WHAT YOU ARE ASKED TO DO: Copy out every line of the material below that contains the string "time".

SUPPLIED INFORMATION:
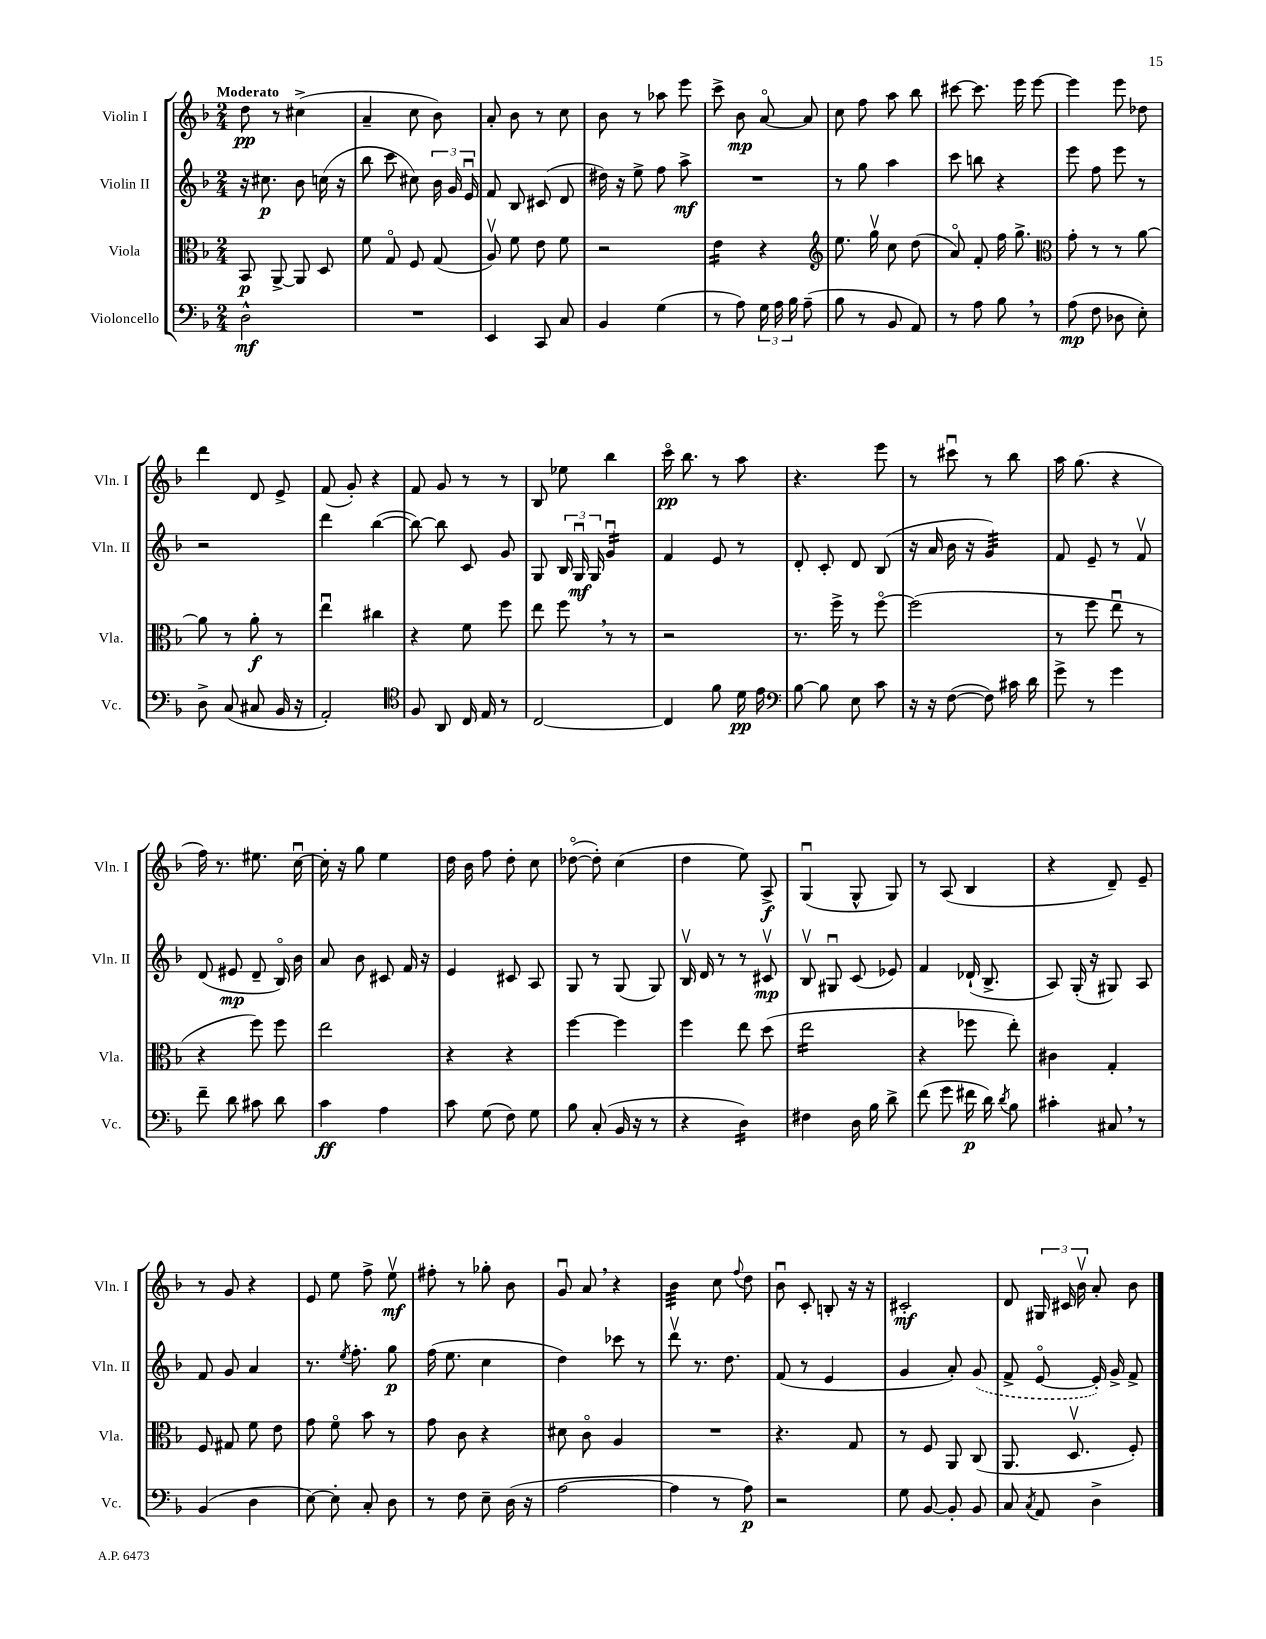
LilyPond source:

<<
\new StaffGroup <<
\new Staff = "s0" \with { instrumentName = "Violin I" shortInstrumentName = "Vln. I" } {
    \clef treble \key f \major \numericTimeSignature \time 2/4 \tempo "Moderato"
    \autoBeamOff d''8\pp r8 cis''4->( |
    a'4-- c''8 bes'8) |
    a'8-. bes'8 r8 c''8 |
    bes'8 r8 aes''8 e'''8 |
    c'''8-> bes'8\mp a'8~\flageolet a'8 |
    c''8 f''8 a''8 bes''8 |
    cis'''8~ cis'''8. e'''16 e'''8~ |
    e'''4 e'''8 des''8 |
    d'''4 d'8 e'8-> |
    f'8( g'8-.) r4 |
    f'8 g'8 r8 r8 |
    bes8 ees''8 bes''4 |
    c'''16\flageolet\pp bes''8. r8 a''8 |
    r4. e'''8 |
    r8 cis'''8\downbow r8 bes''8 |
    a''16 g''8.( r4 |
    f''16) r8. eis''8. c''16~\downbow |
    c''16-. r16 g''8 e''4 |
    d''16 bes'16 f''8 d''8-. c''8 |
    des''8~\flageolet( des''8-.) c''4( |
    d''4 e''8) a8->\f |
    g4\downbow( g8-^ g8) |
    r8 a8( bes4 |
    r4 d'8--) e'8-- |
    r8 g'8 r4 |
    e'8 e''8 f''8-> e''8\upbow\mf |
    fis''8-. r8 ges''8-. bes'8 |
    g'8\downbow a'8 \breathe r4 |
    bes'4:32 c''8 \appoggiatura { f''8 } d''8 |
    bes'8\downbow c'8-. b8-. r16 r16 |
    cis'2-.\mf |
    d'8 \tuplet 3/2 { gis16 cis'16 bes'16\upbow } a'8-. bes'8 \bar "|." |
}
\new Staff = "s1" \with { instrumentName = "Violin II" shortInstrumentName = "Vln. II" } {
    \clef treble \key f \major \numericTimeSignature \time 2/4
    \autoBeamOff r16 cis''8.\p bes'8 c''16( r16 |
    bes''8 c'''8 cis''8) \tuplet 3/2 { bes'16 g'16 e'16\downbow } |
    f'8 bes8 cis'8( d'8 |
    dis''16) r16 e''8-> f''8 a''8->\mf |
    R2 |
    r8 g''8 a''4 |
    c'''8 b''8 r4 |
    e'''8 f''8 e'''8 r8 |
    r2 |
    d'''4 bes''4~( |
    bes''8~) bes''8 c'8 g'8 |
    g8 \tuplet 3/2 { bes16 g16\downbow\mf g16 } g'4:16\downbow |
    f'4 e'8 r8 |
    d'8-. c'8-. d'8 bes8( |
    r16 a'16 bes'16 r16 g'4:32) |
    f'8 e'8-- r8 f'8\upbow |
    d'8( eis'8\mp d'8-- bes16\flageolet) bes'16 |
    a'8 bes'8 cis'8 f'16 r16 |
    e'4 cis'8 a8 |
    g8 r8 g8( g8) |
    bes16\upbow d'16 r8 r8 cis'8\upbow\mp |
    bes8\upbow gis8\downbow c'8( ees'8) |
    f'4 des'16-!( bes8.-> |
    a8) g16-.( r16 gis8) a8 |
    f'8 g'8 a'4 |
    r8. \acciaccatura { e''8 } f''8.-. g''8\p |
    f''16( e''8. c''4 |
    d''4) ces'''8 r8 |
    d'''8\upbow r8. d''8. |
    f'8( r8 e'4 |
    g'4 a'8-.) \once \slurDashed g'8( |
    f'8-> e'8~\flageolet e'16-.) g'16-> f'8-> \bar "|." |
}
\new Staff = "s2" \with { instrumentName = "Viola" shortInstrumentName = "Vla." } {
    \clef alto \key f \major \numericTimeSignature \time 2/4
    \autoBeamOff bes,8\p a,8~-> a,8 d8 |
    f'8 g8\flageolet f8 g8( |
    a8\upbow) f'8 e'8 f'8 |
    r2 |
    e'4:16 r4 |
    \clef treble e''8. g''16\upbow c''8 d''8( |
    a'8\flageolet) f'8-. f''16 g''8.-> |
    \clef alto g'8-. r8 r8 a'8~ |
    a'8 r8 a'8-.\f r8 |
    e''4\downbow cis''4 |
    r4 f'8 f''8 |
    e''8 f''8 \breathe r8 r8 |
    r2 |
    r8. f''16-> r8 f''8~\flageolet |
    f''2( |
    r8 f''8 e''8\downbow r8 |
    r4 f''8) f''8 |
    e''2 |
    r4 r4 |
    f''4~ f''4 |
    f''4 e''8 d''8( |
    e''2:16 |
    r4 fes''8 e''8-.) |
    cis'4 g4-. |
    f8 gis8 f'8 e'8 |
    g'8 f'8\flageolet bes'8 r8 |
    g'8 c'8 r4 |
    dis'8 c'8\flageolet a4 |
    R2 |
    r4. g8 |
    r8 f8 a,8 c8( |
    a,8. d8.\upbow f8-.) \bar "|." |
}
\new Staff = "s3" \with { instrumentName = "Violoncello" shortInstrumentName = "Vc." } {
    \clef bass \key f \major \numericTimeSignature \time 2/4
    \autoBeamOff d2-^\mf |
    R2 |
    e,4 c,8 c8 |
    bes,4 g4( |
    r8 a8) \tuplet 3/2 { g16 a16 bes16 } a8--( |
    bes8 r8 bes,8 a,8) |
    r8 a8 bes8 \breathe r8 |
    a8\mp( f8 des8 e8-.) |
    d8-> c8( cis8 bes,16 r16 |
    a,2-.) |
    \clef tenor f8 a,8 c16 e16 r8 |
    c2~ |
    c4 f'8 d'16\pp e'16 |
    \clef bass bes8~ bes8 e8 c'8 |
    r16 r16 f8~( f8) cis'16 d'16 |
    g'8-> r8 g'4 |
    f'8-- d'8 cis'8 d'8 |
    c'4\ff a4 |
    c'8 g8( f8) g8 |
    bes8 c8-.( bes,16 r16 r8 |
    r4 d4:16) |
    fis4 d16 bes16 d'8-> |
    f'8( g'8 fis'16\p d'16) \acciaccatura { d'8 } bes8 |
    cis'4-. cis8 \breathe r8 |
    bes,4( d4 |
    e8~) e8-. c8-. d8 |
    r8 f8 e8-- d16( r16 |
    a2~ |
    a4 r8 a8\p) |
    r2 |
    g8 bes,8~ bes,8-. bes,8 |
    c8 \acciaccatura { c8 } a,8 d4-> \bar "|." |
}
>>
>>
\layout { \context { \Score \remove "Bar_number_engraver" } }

...

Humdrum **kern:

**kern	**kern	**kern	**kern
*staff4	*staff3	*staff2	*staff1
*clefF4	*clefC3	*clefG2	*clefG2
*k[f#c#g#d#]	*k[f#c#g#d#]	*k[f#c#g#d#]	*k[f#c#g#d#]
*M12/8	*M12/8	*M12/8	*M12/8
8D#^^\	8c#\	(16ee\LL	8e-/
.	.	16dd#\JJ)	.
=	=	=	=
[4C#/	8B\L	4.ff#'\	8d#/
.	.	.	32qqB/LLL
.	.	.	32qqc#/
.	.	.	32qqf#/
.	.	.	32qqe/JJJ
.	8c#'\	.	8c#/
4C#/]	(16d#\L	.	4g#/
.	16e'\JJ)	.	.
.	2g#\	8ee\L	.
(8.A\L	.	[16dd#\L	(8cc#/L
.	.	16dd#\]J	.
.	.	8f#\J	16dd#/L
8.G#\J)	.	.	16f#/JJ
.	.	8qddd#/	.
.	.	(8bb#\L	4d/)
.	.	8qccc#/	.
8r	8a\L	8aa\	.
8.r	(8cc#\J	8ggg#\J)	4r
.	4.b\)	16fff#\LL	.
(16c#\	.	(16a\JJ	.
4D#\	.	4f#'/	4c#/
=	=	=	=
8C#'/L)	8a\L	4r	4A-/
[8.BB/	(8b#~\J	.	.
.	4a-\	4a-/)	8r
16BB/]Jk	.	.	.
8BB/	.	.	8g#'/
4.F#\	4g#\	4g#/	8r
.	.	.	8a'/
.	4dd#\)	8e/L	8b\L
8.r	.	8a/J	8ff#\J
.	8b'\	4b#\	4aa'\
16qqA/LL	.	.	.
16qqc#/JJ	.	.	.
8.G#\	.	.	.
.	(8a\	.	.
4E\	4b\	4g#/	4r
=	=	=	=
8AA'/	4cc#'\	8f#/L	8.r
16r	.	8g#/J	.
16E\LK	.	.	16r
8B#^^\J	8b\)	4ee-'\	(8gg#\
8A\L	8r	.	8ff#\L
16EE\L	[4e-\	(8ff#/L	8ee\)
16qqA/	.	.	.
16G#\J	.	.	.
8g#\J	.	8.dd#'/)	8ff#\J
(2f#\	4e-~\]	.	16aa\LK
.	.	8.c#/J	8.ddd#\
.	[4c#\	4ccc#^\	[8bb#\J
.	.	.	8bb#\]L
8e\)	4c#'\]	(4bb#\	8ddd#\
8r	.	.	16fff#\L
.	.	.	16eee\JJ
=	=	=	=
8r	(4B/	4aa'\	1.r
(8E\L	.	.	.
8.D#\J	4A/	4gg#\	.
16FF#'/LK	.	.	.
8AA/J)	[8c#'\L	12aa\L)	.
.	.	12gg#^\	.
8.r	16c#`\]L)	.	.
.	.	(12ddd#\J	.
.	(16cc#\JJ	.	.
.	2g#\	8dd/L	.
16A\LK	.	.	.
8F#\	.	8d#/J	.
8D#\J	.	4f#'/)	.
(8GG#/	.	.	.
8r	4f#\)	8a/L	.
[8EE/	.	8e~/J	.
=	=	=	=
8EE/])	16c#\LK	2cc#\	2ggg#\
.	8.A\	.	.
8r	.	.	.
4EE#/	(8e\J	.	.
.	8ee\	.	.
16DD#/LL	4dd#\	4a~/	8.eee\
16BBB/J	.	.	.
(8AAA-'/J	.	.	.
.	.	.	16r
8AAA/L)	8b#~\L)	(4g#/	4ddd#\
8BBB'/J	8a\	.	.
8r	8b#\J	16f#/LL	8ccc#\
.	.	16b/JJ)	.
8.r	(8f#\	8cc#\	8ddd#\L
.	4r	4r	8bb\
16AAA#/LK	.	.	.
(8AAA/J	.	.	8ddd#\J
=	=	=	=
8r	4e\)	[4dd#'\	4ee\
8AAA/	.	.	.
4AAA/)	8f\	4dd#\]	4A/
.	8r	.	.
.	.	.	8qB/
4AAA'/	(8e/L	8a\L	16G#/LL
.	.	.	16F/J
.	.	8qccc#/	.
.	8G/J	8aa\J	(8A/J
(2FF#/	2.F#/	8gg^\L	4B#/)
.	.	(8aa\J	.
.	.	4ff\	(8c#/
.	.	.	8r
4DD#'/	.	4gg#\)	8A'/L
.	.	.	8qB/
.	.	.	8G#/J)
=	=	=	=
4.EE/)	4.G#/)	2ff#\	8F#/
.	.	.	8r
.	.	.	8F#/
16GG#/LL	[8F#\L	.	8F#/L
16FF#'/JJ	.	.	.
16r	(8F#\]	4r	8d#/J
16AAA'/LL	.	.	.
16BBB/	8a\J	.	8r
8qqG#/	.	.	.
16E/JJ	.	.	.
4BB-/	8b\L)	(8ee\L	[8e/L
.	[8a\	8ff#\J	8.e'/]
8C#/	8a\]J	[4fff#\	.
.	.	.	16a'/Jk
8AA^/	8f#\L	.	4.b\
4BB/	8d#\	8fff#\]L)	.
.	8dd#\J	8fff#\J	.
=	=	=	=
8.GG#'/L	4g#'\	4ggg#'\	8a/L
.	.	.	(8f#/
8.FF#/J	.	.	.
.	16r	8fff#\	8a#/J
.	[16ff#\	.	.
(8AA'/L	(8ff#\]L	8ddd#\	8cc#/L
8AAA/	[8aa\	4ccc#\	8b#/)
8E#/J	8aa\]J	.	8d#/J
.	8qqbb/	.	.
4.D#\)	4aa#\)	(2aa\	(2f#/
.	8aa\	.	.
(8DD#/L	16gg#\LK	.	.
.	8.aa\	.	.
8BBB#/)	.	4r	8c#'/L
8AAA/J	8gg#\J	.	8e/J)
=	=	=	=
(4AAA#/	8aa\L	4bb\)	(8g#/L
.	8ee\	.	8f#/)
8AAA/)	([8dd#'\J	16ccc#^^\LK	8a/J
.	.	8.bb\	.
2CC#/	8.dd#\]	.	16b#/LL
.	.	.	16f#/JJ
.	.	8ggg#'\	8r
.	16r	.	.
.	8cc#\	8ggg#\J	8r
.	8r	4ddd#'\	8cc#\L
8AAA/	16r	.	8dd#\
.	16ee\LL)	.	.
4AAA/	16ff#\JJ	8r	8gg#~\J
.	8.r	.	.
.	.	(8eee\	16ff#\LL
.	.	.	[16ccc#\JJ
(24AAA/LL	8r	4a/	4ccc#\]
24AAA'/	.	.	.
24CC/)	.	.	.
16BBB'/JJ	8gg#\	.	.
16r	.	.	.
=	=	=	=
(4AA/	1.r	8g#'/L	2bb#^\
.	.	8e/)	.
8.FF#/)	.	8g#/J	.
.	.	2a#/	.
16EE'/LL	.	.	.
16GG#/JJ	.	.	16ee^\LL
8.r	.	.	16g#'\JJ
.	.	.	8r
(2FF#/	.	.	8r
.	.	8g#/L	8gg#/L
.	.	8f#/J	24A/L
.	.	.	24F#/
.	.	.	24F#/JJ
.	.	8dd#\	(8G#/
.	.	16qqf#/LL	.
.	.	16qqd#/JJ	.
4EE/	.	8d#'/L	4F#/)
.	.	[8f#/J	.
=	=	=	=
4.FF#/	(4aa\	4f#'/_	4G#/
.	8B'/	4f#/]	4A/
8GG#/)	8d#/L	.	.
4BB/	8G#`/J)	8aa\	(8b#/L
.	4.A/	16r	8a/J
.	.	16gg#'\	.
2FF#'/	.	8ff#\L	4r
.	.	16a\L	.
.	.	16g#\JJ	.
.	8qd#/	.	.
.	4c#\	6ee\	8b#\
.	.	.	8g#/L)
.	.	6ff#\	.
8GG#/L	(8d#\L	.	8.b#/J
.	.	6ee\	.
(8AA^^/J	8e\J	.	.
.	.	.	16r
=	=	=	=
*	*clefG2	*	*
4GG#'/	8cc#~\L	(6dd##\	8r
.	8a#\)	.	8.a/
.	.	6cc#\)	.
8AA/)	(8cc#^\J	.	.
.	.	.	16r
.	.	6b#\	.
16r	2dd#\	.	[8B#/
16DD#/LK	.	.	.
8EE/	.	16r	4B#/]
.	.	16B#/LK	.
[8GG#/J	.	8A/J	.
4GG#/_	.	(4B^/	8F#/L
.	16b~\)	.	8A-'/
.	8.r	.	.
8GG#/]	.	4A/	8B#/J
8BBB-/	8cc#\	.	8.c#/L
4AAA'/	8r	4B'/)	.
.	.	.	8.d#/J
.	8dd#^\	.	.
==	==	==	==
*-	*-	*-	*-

RESPONSE:
    \clef treble \key f \major \numericTimeSignature \time 2/4 \tempo "Moderato"
    \clef treble \key f \major \numericTimeSignature \time 2/4
    \clef alto \key f \major \numericTimeSignature \time 2/4
    \clef bass \key f \major \numericTimeSignature \time 2/4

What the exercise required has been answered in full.